*** INFORMATION SUPPLIED Section Begins ***

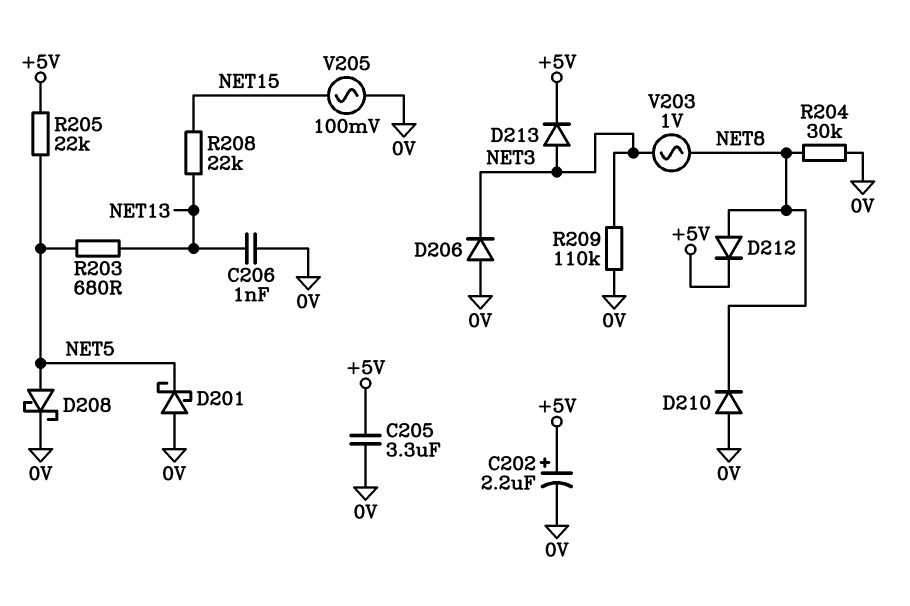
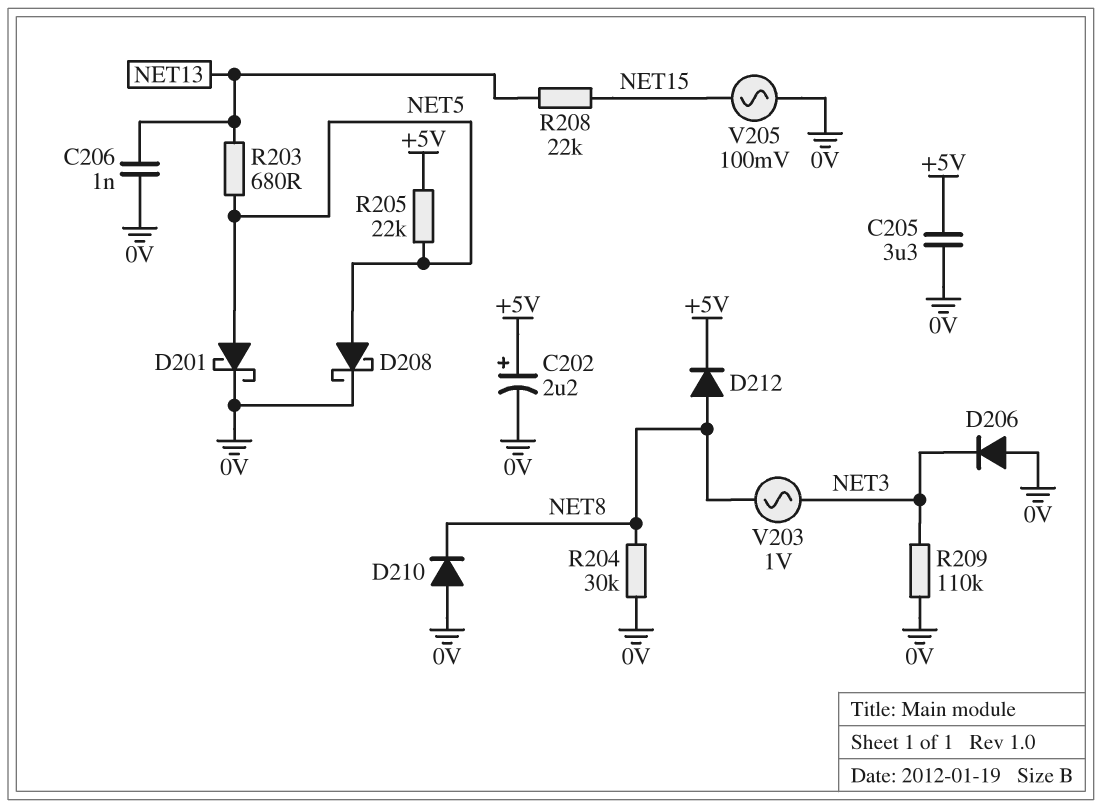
D201: schottky (A 0V, K NET5) -> schottky (A NET5, K 0V)
D213: diode (A NET3, K +5V) -> none

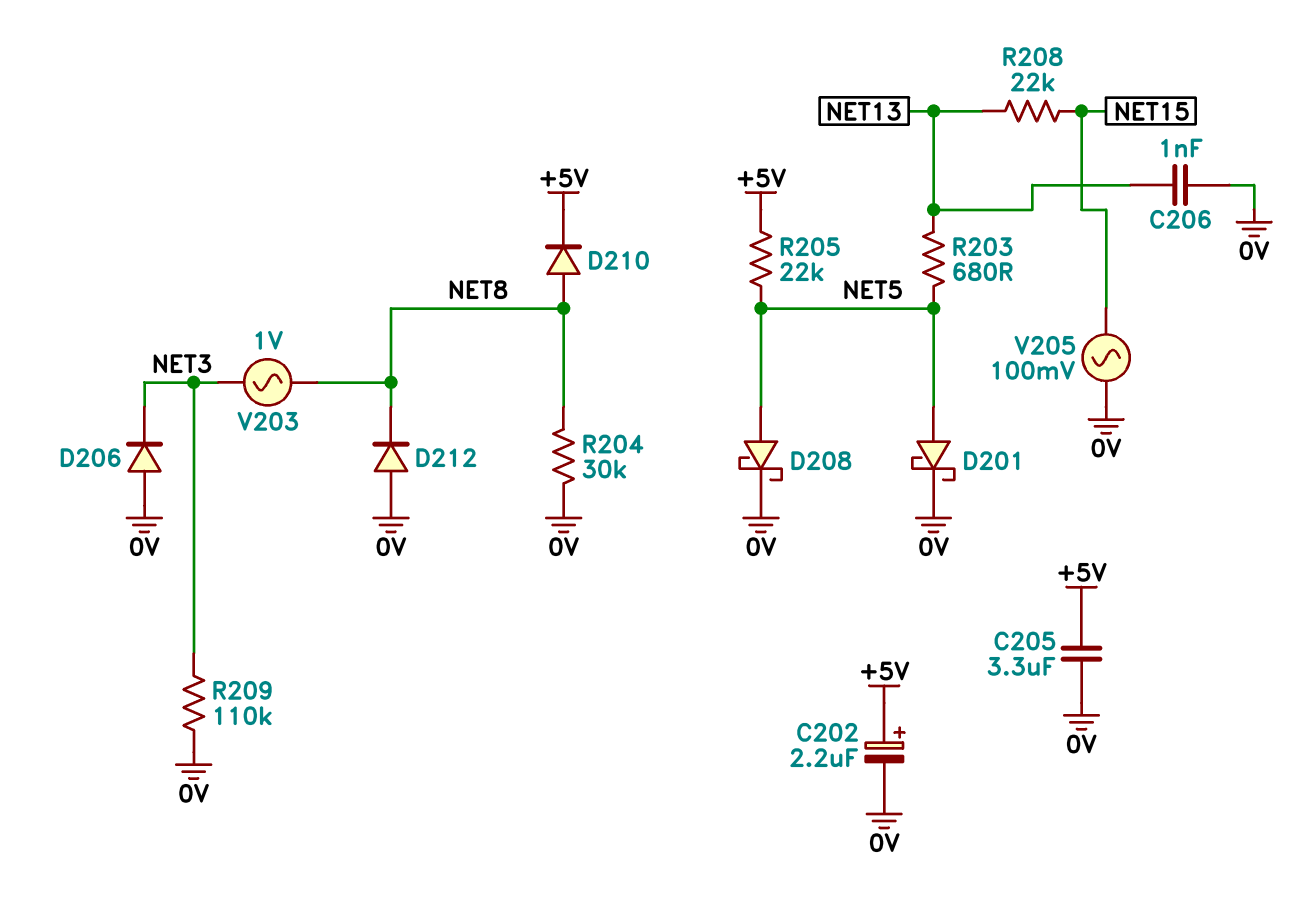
D210: diode (A 0V, K NET8) -> diode (A NET8, K +5V)
D212: diode (A NET8, K +5V) -> diode (A 0V, K NET8)

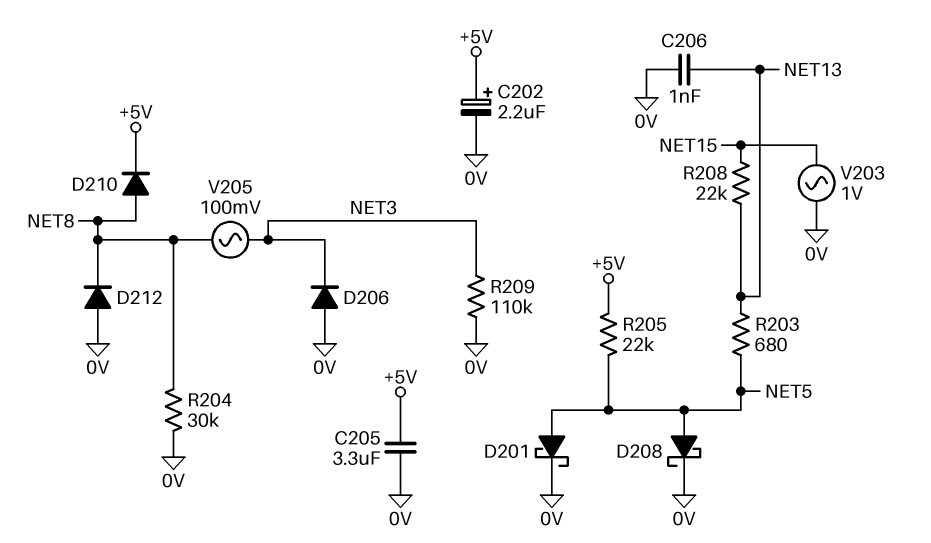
V203: AC 1V (NET3, NET8) -> AC 1V (0V, NET15)
V205: AC 100mV (0V, NET15) -> AC 100mV (NET3, NET8)

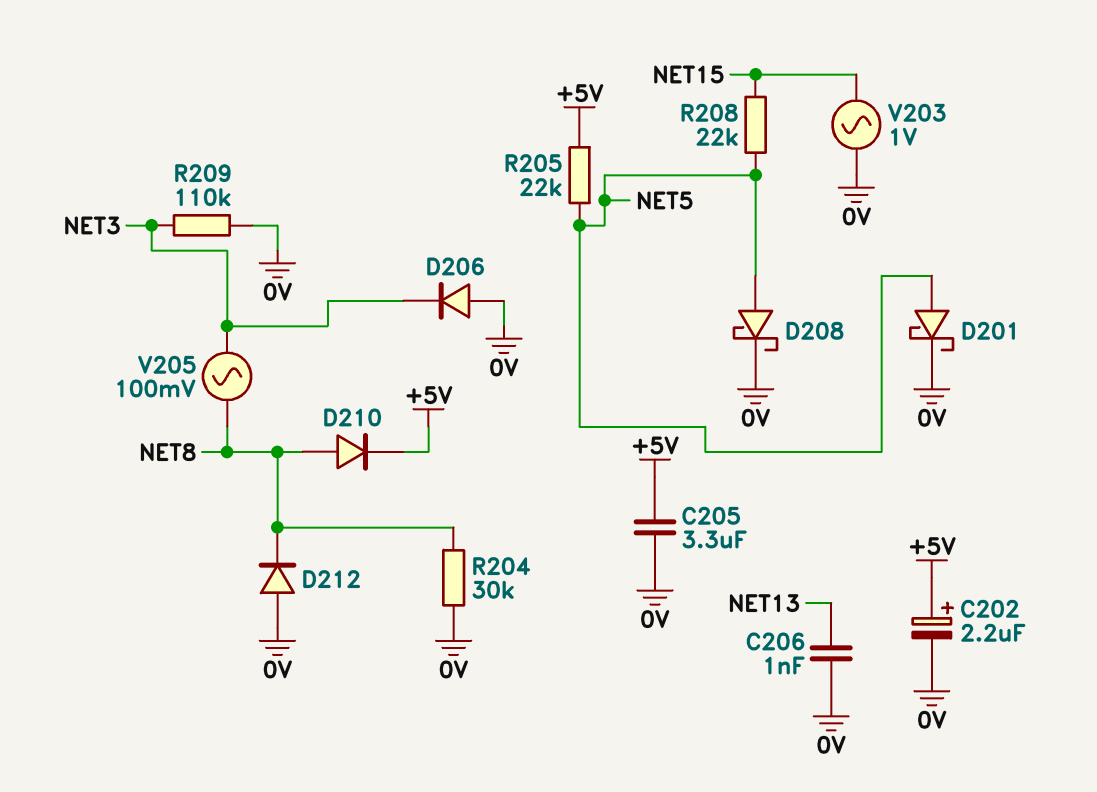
R203: 680 (NET5, NET13) -> none
R208: 22k (NET13, NET15) -> 22k (NET5, NET15)

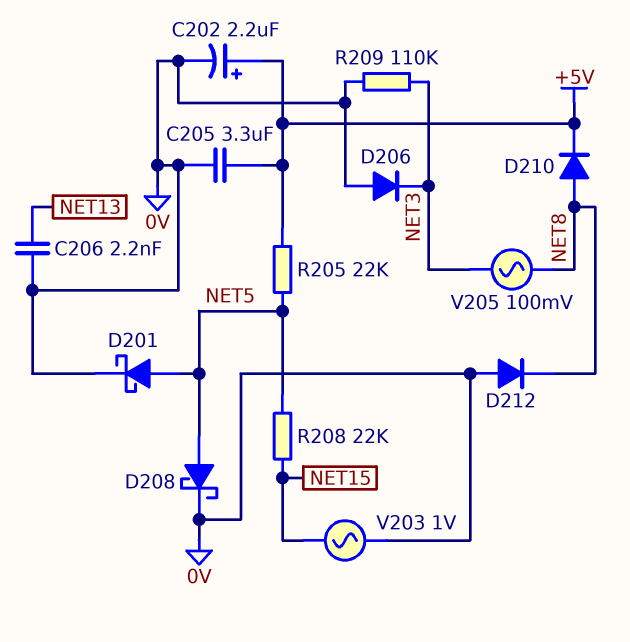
C206: 1nF (0V, NET13) -> 2.2nF (0V, NET13)
R204: 30k (0V, NET8) -> none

*** INFORMATION SUPPLIED Section Ends ***

_EXERCISE DESCRIPTION_:
All entries should be reproduced exactly; no picture belongs in the result.

_THE ANSWER_:
D201: schottky (A 0V, K NET5) -> schottky (A NET5, K 0V)
D213: diode (A NET3, K +5V) -> none

D210: diode (A 0V, K NET8) -> diode (A NET8, K +5V)
D212: diode (A NET8, K +5V) -> diode (A 0V, K NET8)

V203: AC 1V (NET3, NET8) -> AC 1V (0V, NET15)
V205: AC 100mV (0V, NET15) -> AC 100mV (NET3, NET8)

R203: 680 (NET5, NET13) -> none
R208: 22k (NET13, NET15) -> 22k (NET5, NET15)

C206: 1nF (0V, NET13) -> 2.2nF (0V, NET13)
R204: 30k (0V, NET8) -> none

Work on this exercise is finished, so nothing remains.